*Required action*
In your answer, set down the records below exactly as they stand, omitting pictures.

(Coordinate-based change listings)
↓↓↓

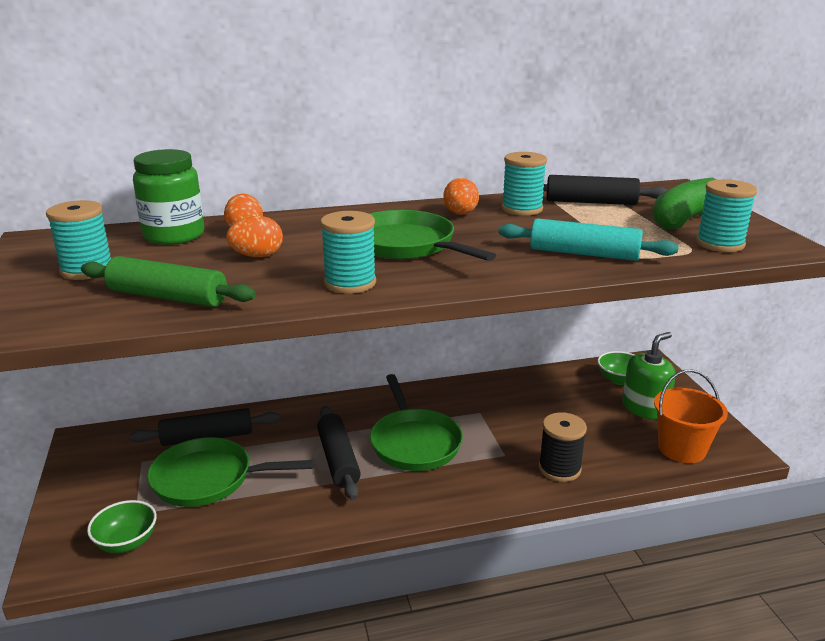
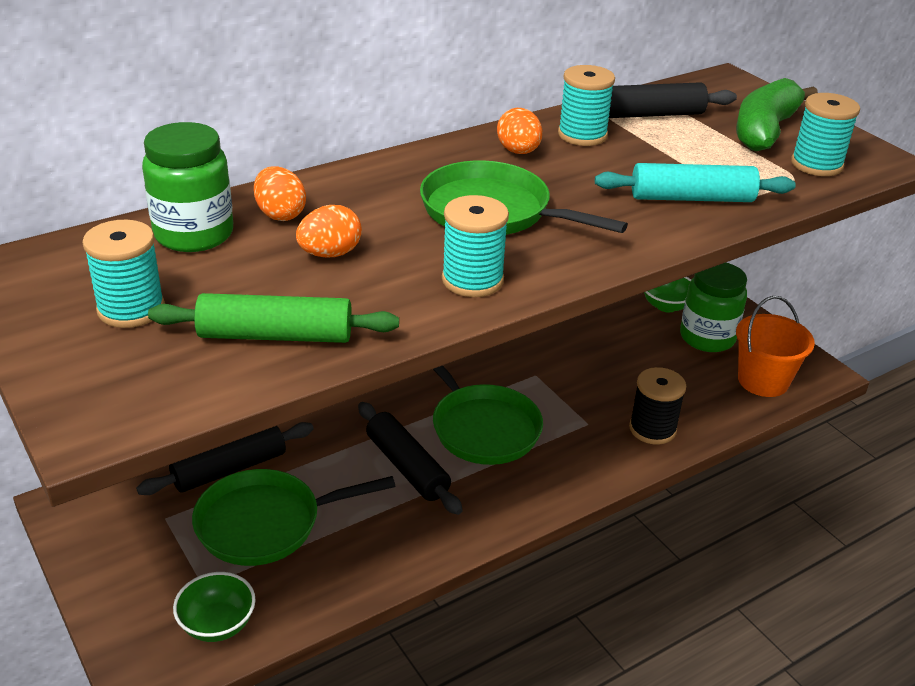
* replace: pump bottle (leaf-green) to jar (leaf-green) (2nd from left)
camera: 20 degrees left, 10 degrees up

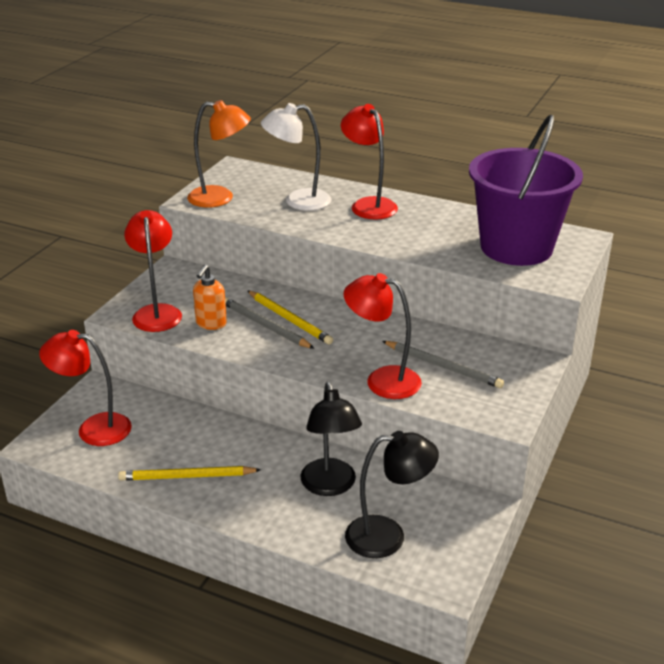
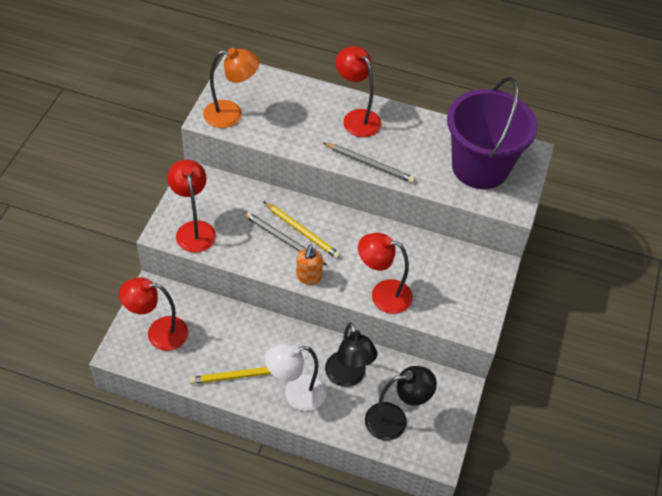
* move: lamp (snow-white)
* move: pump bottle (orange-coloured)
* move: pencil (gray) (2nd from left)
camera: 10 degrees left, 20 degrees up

↑↑↑

*Output of the task*
* replace: pump bottle (leaf-green) to jar (leaf-green) (2nd from left)
camera: 20 degrees left, 10 degrees up

* move: lamp (snow-white)
* move: pump bottle (orange-coloured)
* move: pencil (gray) (2nd from left)
camera: 10 degrees left, 20 degrees up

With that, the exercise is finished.